◆ TASK REQUIREMENTS ◆
Repeat exactly the lines that run from the start of the records below to the line with "pink L-shape at (550, 1068): rotated", including both of those lines but not the pictures.

Shape state change listings:
═══

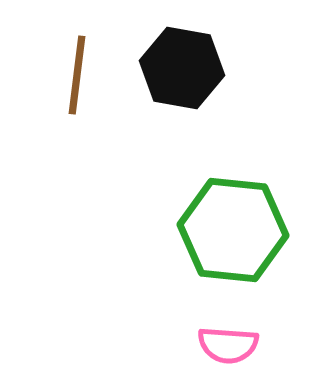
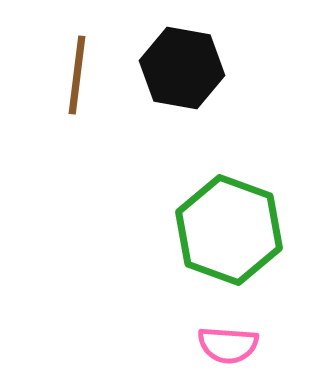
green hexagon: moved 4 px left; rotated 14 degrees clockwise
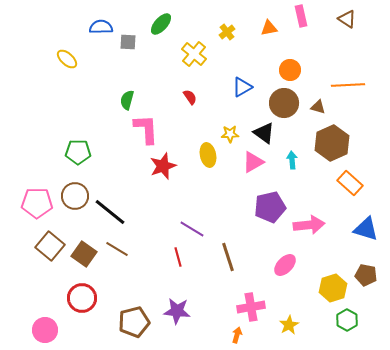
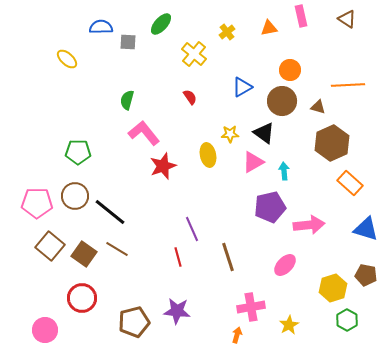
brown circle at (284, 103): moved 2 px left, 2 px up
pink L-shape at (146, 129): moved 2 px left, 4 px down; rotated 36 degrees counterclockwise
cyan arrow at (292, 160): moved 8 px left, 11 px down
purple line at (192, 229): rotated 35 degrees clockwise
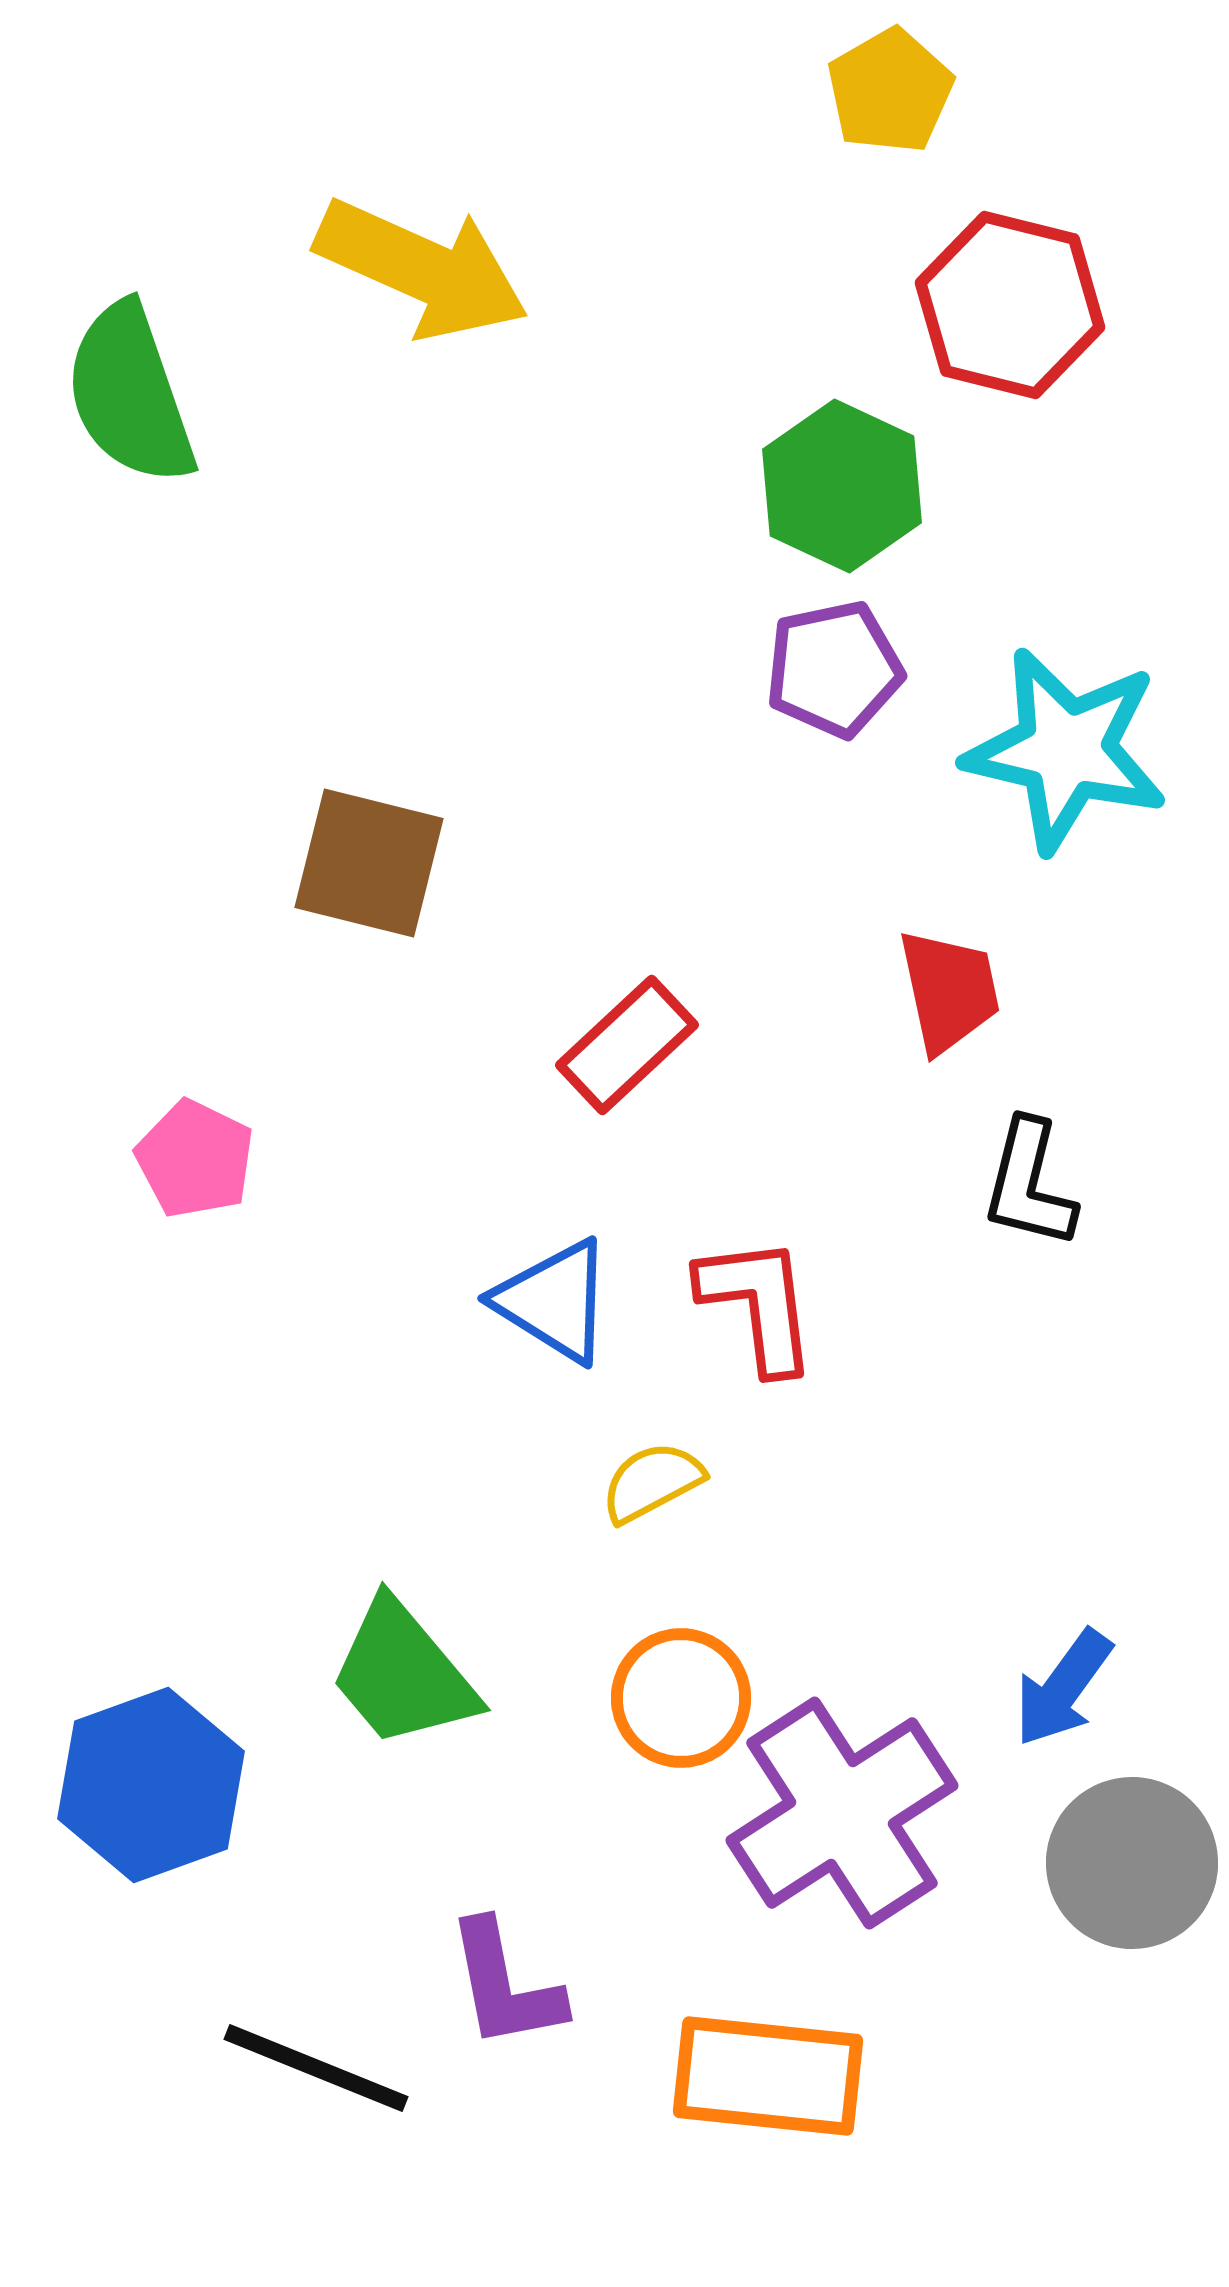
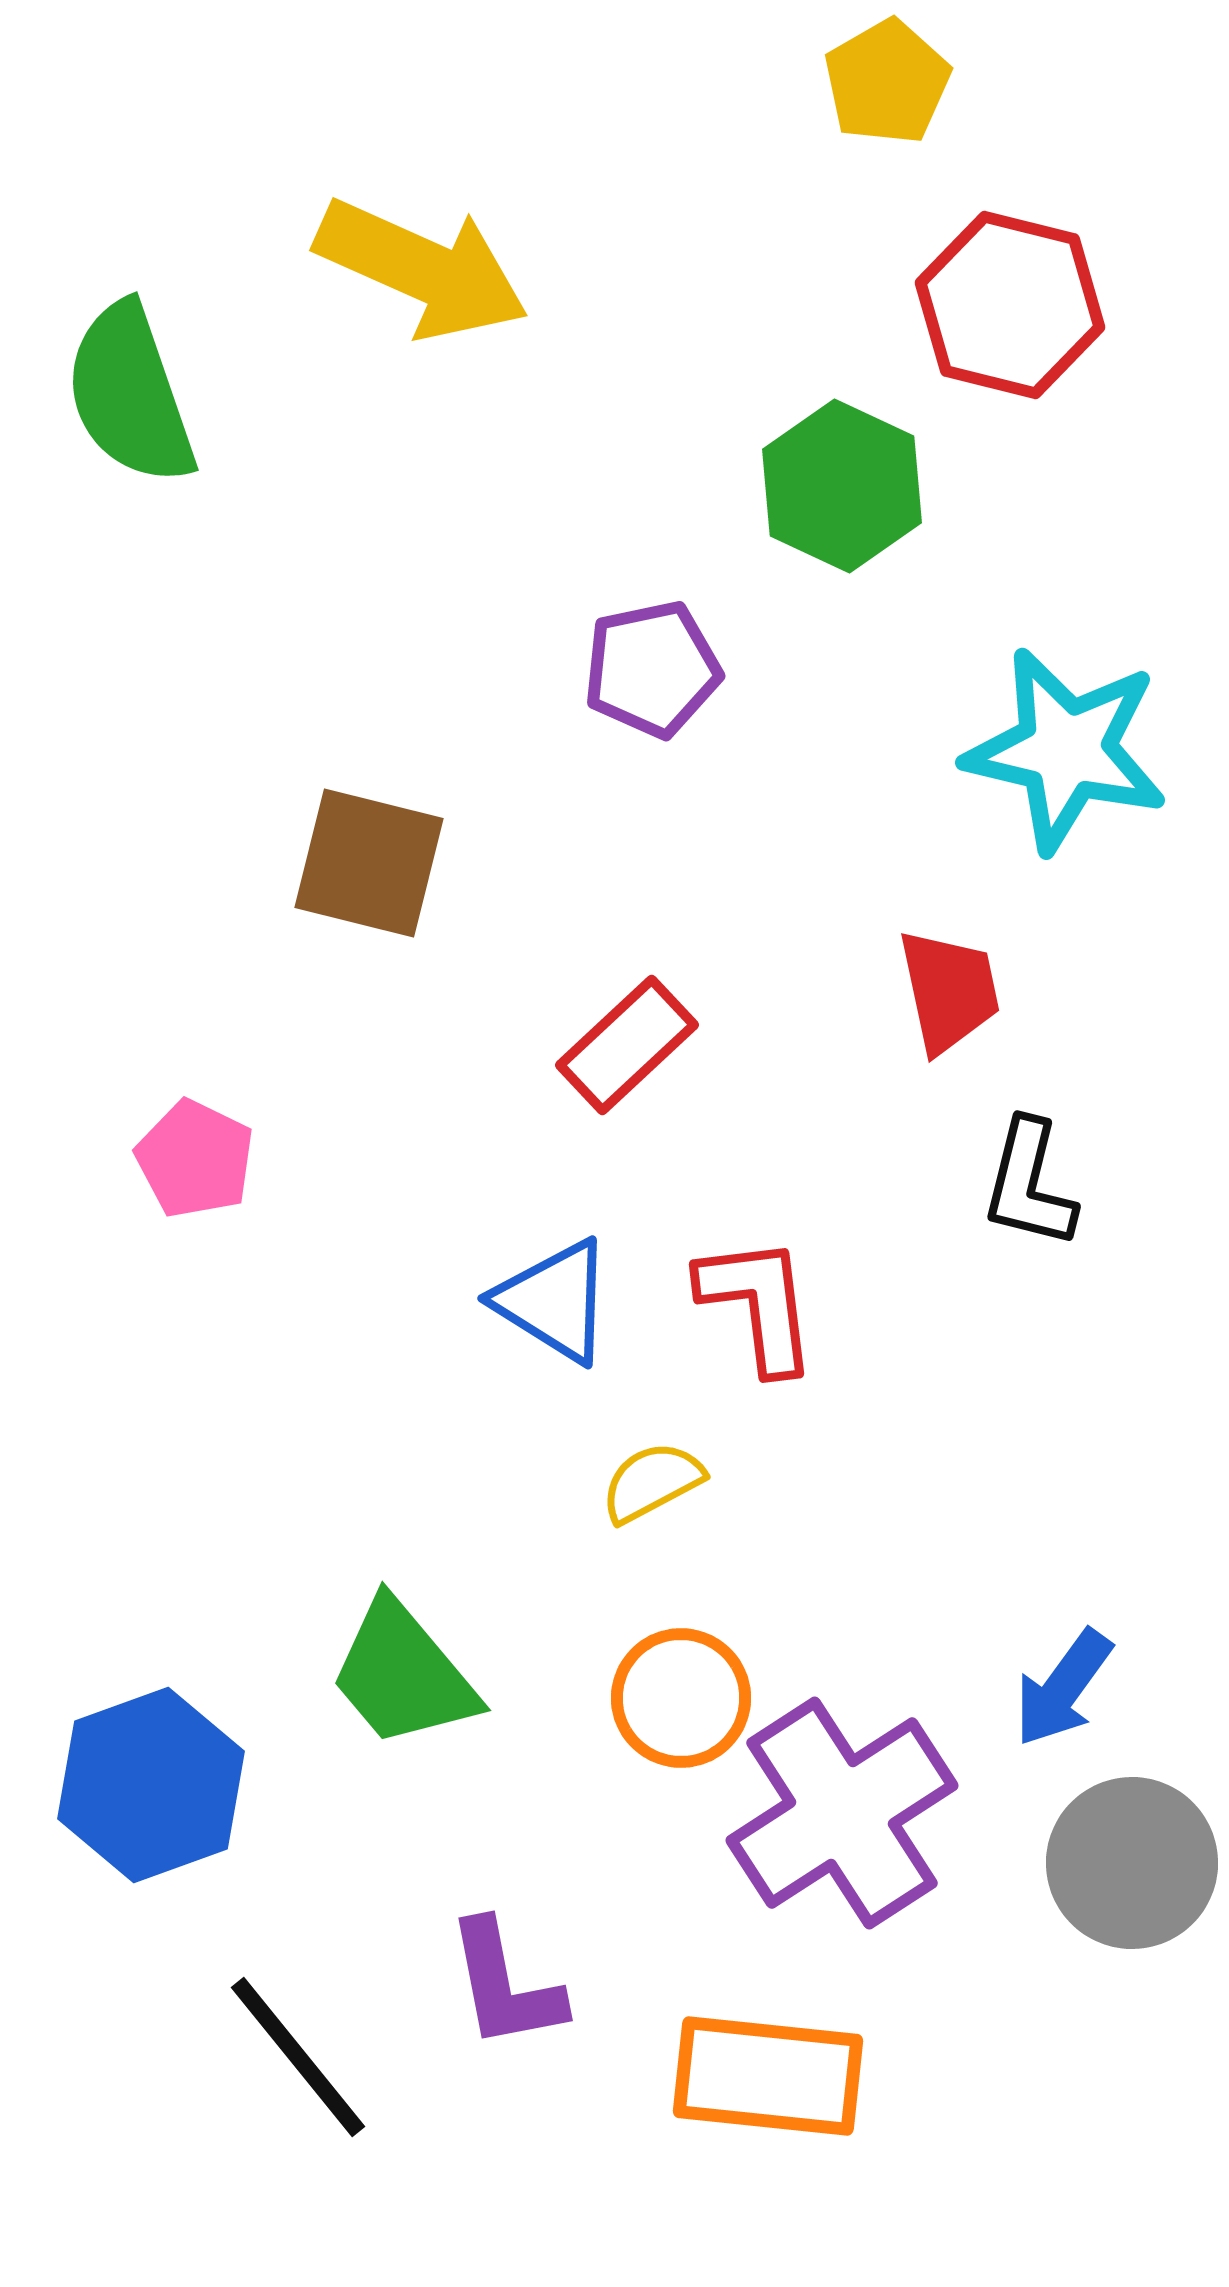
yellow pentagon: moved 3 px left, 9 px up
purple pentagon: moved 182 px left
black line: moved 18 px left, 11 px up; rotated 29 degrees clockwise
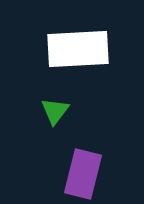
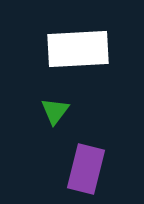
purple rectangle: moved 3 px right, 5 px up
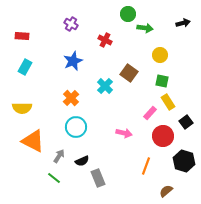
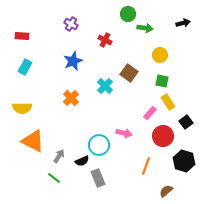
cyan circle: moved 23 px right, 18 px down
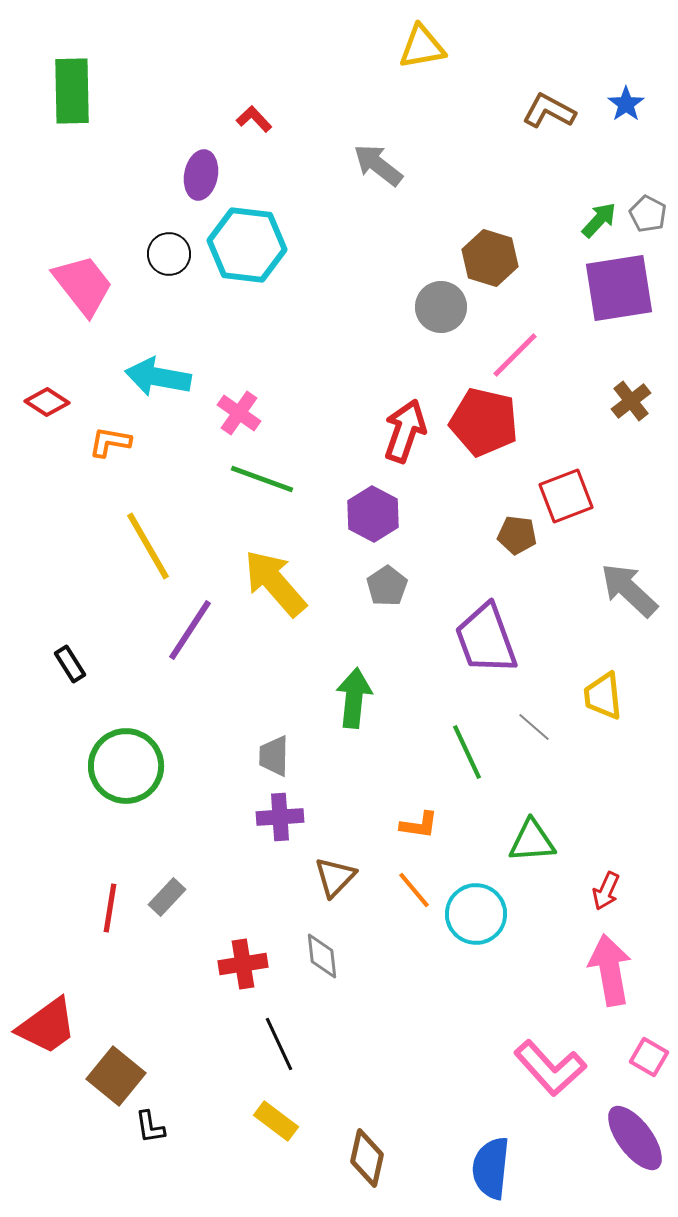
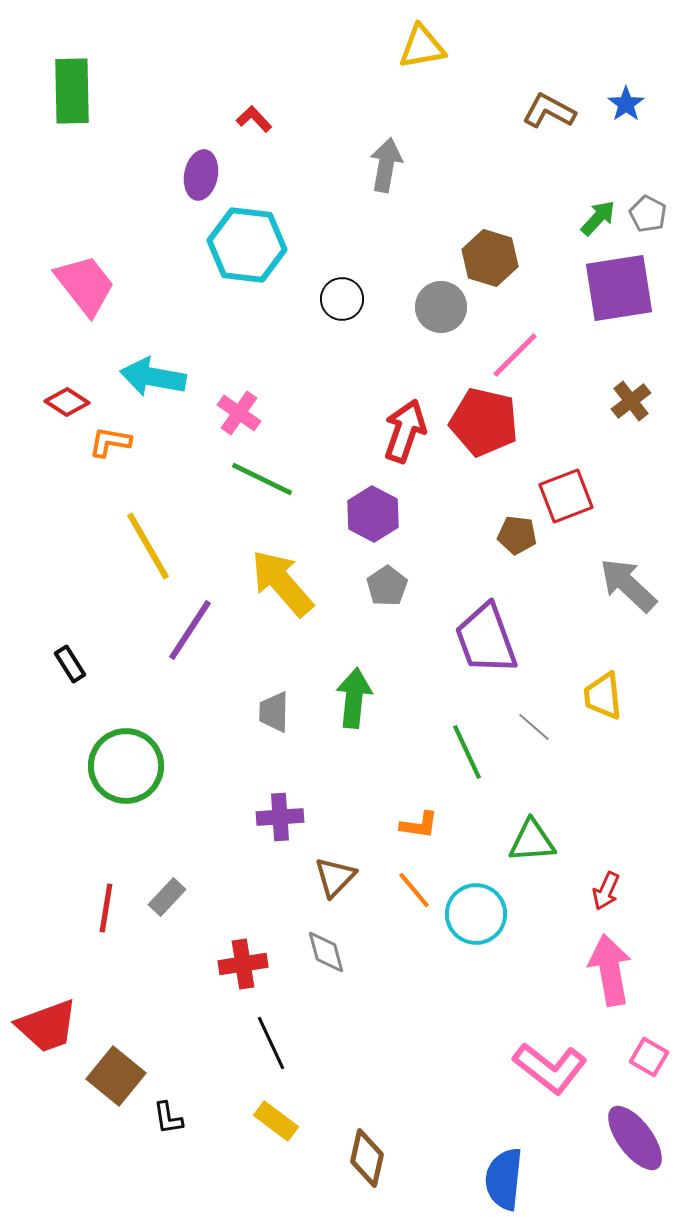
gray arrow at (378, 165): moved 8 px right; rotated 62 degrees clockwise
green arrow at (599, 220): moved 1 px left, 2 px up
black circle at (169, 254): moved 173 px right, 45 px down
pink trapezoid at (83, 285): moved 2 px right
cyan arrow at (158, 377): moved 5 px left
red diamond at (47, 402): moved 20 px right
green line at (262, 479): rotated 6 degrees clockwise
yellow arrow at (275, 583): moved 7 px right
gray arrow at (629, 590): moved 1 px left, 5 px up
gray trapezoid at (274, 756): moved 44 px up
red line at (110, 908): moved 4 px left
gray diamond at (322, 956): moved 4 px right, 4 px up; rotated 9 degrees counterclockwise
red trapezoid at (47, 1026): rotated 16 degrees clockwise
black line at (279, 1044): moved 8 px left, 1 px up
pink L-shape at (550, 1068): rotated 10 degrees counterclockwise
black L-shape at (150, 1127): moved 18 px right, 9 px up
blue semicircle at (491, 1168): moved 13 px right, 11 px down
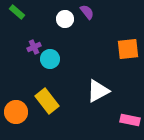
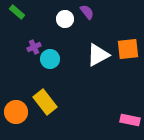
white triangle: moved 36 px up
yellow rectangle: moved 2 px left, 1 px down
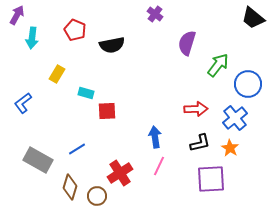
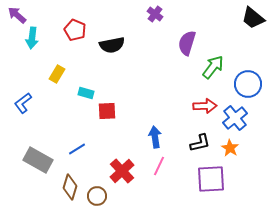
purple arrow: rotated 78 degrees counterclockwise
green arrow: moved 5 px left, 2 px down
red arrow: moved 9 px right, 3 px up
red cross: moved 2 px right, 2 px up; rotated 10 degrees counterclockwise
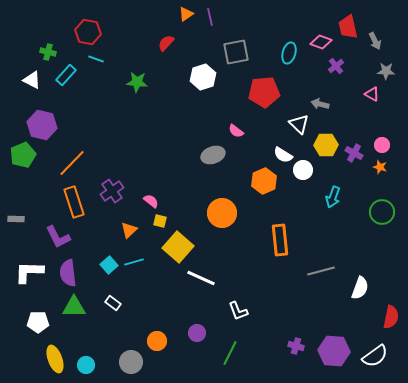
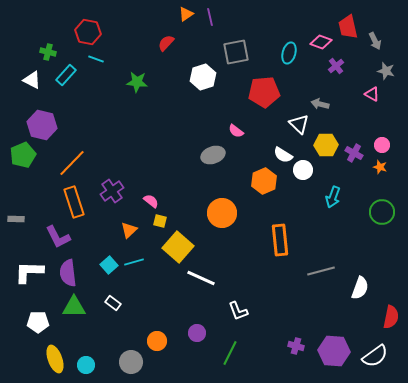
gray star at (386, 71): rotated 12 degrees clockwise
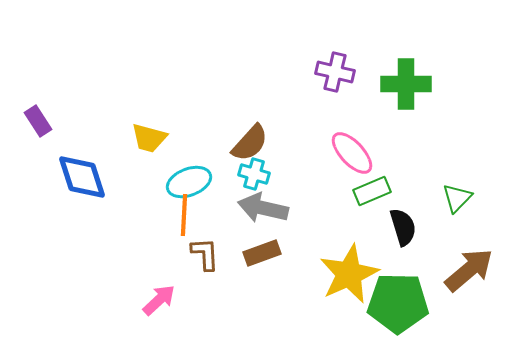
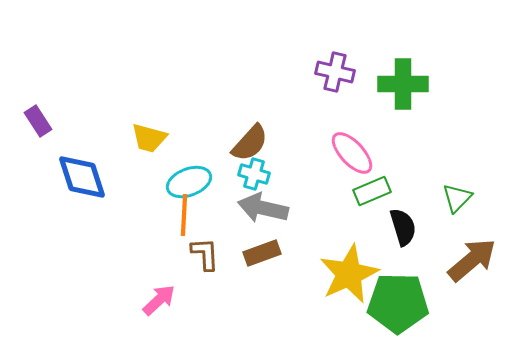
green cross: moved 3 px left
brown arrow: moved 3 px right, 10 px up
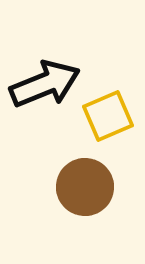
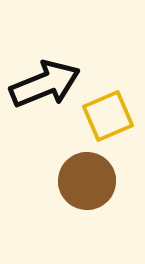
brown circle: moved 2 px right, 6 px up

═══

◆ YOUR SOLUTION ◆
green hexagon: moved 4 px left; rotated 14 degrees clockwise
brown circle at (284, 103): moved 2 px left, 2 px up
pink L-shape at (146, 129): moved 2 px left, 4 px down; rotated 36 degrees counterclockwise
cyan arrow at (292, 160): moved 8 px left, 11 px down
purple line at (192, 229): rotated 35 degrees clockwise
yellow pentagon: moved 3 px left, 9 px up
purple pentagon: moved 182 px left
black line: moved 18 px left, 11 px up; rotated 29 degrees clockwise
purple rectangle: moved 3 px right, 5 px up
cyan circle: moved 23 px right, 18 px down
gray arrow at (378, 165): moved 8 px right; rotated 62 degrees clockwise
green arrow at (599, 220): moved 1 px left, 2 px up
black circle at (169, 254): moved 173 px right, 45 px down
pink trapezoid at (83, 285): moved 2 px right
cyan arrow at (158, 377): moved 5 px left
red diamond at (47, 402): moved 20 px right
green line at (262, 479): rotated 6 degrees clockwise
yellow arrow at (275, 583): moved 7 px right
gray arrow at (629, 590): moved 1 px left, 5 px up
gray trapezoid at (274, 756): moved 44 px up
red line at (110, 908): moved 4 px left
gray diamond at (322, 956): moved 4 px right, 4 px up; rotated 9 degrees counterclockwise
red trapezoid at (47, 1026): rotated 16 degrees clockwise
black line at (279, 1044): moved 8 px left, 1 px up
pink L-shape at (550, 1068): rotated 10 degrees counterclockwise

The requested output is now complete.